Pull out every line below that contains the word "plate".

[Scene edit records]
==========
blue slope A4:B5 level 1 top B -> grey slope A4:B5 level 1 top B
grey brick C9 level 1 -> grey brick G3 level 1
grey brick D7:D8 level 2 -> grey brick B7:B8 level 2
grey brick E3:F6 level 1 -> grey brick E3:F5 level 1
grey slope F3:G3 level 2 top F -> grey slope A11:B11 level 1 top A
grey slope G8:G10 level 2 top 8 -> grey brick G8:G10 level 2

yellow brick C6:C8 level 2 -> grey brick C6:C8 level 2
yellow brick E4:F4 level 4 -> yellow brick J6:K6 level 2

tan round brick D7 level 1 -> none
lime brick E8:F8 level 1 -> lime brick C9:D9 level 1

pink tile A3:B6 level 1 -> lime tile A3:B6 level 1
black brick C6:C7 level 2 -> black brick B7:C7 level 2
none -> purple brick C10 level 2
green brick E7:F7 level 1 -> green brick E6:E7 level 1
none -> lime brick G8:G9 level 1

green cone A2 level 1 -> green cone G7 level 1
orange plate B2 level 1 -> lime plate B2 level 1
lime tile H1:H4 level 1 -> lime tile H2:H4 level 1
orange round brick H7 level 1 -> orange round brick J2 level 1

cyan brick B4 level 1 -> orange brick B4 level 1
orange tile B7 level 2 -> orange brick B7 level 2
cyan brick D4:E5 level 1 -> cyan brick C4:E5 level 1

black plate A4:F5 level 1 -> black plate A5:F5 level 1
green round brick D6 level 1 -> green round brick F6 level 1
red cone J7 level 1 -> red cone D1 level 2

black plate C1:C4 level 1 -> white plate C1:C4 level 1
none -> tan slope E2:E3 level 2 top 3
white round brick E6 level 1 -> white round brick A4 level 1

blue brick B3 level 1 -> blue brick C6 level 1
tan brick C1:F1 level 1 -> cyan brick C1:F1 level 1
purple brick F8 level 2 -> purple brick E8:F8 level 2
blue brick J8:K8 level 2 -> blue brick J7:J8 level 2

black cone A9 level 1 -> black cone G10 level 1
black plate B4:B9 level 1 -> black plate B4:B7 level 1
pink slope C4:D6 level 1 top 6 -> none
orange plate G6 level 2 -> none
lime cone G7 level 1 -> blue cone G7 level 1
==========
| SOLUTION FOR THIS PROBLEM |
orange plate B2 level 1 -> lime plate B2 level 1
black plate A4:F5 level 1 -> black plate A5:F5 level 1
black plate C1:C4 level 1 -> white plate C1:C4 level 1
black plate B4:B9 level 1 -> black plate B4:B7 level 1
orange plate G6 level 2 -> none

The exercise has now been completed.